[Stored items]
● ● ● ●

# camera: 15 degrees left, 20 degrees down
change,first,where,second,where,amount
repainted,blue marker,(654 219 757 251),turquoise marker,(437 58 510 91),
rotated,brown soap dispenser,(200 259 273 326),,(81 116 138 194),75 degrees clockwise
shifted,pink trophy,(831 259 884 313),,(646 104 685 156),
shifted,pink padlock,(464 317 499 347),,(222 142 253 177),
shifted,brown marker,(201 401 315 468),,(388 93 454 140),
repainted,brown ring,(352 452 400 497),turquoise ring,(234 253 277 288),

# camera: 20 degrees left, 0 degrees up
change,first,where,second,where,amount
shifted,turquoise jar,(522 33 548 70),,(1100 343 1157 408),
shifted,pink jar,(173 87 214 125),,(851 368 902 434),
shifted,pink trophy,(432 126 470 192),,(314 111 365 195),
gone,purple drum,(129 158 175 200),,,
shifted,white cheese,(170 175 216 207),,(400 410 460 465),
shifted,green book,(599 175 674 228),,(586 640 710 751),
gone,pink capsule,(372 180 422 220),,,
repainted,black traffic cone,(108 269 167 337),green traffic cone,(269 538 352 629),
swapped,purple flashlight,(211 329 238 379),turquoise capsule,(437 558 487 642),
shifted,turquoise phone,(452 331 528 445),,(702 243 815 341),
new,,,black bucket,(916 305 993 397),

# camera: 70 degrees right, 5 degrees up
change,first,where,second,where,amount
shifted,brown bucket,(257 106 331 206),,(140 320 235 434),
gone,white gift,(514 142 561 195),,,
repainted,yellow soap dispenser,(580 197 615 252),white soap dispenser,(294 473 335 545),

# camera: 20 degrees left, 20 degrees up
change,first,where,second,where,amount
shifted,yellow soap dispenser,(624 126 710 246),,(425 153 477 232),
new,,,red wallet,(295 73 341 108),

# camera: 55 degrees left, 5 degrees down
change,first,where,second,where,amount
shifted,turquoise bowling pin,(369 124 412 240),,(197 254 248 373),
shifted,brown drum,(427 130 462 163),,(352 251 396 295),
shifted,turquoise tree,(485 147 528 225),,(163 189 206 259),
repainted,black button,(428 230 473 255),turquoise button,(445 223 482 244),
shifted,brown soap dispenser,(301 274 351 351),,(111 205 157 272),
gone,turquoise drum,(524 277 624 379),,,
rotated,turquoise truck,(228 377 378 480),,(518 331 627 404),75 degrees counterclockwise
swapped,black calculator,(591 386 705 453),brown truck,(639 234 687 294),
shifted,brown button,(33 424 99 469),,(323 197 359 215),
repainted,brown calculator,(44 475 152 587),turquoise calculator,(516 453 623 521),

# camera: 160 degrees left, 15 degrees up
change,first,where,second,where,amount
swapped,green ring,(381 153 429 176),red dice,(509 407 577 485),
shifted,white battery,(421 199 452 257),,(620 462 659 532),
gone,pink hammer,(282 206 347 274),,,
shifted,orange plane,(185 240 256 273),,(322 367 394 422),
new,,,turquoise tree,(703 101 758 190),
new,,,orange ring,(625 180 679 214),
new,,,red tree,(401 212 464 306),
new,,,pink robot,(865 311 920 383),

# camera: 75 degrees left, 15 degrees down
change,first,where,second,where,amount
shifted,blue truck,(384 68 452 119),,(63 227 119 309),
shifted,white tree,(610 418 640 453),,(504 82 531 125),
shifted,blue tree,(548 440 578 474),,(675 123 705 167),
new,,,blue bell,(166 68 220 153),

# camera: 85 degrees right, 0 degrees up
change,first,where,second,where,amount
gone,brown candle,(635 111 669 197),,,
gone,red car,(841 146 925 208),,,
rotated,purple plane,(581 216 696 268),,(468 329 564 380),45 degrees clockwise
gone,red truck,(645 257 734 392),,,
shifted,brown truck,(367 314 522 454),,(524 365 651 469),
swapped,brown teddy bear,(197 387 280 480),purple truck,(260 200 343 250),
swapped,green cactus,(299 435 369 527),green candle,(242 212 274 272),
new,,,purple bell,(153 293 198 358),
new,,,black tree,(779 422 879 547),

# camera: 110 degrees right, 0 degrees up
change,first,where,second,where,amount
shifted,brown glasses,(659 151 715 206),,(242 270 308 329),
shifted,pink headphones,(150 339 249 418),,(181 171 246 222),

● ● ● ●

WORK ITEM => Every line above from the line with "repainted,blue marker,(654 219" to the line with "shifted,pink padlock,(464 317", both included, must be reproduced exactly, and no other line may appear.

EXERCISE RESULT =>
repainted,blue marker,(654 219 757 251),turquoise marker,(437 58 510 91),
rotated,brown soap dispenser,(200 259 273 326),,(81 116 138 194),75 degrees clockwise
shifted,pink trophy,(831 259 884 313),,(646 104 685 156),
shifted,pink padlock,(464 317 499 347),,(222 142 253 177),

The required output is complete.